DATA RECORDS:

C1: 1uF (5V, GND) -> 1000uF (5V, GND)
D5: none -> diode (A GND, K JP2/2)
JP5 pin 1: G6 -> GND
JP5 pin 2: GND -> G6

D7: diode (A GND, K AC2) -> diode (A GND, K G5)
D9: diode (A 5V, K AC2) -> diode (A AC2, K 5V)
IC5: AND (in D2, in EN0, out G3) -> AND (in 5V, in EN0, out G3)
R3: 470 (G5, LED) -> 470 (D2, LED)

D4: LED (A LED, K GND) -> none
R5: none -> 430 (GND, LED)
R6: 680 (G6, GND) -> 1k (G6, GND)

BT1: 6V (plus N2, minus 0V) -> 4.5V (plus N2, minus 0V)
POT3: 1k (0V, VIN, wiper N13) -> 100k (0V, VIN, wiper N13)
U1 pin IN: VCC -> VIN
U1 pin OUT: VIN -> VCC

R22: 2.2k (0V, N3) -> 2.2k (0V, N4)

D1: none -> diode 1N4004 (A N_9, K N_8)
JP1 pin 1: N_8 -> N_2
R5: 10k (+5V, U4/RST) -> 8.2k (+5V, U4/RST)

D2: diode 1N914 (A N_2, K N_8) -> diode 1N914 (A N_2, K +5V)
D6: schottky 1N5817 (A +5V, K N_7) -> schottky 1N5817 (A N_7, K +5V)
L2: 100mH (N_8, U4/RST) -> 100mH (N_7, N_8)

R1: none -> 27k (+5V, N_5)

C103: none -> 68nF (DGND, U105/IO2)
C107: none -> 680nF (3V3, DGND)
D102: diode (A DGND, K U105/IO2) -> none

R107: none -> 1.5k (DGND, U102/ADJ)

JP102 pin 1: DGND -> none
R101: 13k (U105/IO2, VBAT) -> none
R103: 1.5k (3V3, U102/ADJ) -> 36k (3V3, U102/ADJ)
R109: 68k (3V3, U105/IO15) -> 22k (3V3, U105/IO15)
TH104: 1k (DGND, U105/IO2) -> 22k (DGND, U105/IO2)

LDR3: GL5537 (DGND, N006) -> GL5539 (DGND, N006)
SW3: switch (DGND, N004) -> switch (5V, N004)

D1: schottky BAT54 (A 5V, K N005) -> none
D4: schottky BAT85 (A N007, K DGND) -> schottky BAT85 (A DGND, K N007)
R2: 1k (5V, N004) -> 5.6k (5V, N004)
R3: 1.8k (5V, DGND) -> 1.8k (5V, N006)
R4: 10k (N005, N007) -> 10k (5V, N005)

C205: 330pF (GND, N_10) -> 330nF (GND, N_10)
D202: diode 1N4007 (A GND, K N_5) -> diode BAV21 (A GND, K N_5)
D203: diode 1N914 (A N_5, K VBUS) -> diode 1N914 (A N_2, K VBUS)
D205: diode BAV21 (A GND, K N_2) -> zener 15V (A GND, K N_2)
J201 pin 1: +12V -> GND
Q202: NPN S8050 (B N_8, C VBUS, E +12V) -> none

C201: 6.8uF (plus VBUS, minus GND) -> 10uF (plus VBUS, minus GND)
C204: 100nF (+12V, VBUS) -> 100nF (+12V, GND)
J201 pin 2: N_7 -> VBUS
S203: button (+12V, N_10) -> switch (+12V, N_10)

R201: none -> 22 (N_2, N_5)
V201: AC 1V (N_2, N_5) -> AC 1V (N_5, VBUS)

REQUIREMENT: Write the data back out verbatim.

REPLY TO THE TASK:
C1: 1uF (5V, GND) -> 1000uF (5V, GND)
D5: none -> diode (A GND, K JP2/2)
JP5 pin 1: G6 -> GND
JP5 pin 2: GND -> G6

D7: diode (A GND, K AC2) -> diode (A GND, K G5)
D9: diode (A 5V, K AC2) -> diode (A AC2, K 5V)
IC5: AND (in D2, in EN0, out G3) -> AND (in 5V, in EN0, out G3)
R3: 470 (G5, LED) -> 470 (D2, LED)

D4: LED (A LED, K GND) -> none
R5: none -> 430 (GND, LED)
R6: 680 (G6, GND) -> 1k (G6, GND)

BT1: 6V (plus N2, minus 0V) -> 4.5V (plus N2, minus 0V)
POT3: 1k (0V, VIN, wiper N13) -> 100k (0V, VIN, wiper N13)
U1 pin IN: VCC -> VIN
U1 pin OUT: VIN -> VCC

R22: 2.2k (0V, N3) -> 2.2k (0V, N4)

D1: none -> diode 1N4004 (A N_9, K N_8)
JP1 pin 1: N_8 -> N_2
R5: 10k (+5V, U4/RST) -> 8.2k (+5V, U4/RST)

D2: diode 1N914 (A N_2, K N_8) -> diode 1N914 (A N_2, K +5V)
D6: schottky 1N5817 (A +5V, K N_7) -> schottky 1N5817 (A N_7, K +5V)
L2: 100mH (N_8, U4/RST) -> 100mH (N_7, N_8)

R1: none -> 27k (+5V, N_5)

C103: none -> 68nF (DGND, U105/IO2)
C107: none -> 680nF (3V3, DGND)
D102: diode (A DGND, K U105/IO2) -> none

R107: none -> 1.5k (DGND, U102/ADJ)

JP102 pin 1: DGND -> none
R101: 13k (U105/IO2, VBAT) -> none
R103: 1.5k (3V3, U102/ADJ) -> 36k (3V3, U102/ADJ)
R109: 68k (3V3, U105/IO15) -> 22k (3V3, U105/IO15)
TH104: 1k (DGND, U105/IO2) -> 22k (DGND, U105/IO2)

LDR3: GL5537 (DGND, N006) -> GL5539 (DGND, N006)
SW3: switch (DGND, N004) -> switch (5V, N004)

D1: schottky BAT54 (A 5V, K N005) -> none
D4: schottky BAT85 (A N007, K DGND) -> schottky BAT85 (A DGND, K N007)
R2: 1k (5V, N004) -> 5.6k (5V, N004)
R3: 1.8k (5V, DGND) -> 1.8k (5V, N006)
R4: 10k (N005, N007) -> 10k (5V, N005)

C205: 330pF (GND, N_10) -> 330nF (GND, N_10)
D202: diode 1N4007 (A GND, K N_5) -> diode BAV21 (A GND, K N_5)
D203: diode 1N914 (A N_5, K VBUS) -> diode 1N914 (A N_2, K VBUS)
D205: diode BAV21 (A GND, K N_2) -> zener 15V (A GND, K N_2)
J201 pin 1: +12V -> GND
Q202: NPN S8050 (B N_8, C VBUS, E +12V) -> none

C201: 6.8uF (plus VBUS, minus GND) -> 10uF (plus VBUS, minus GND)
C204: 100nF (+12V, VBUS) -> 100nF (+12V, GND)
J201 pin 2: N_7 -> VBUS
S203: button (+12V, N_10) -> switch (+12V, N_10)

R201: none -> 22 (N_2, N_5)
V201: AC 1V (N_2, N_5) -> AC 1V (N_5, VBUS)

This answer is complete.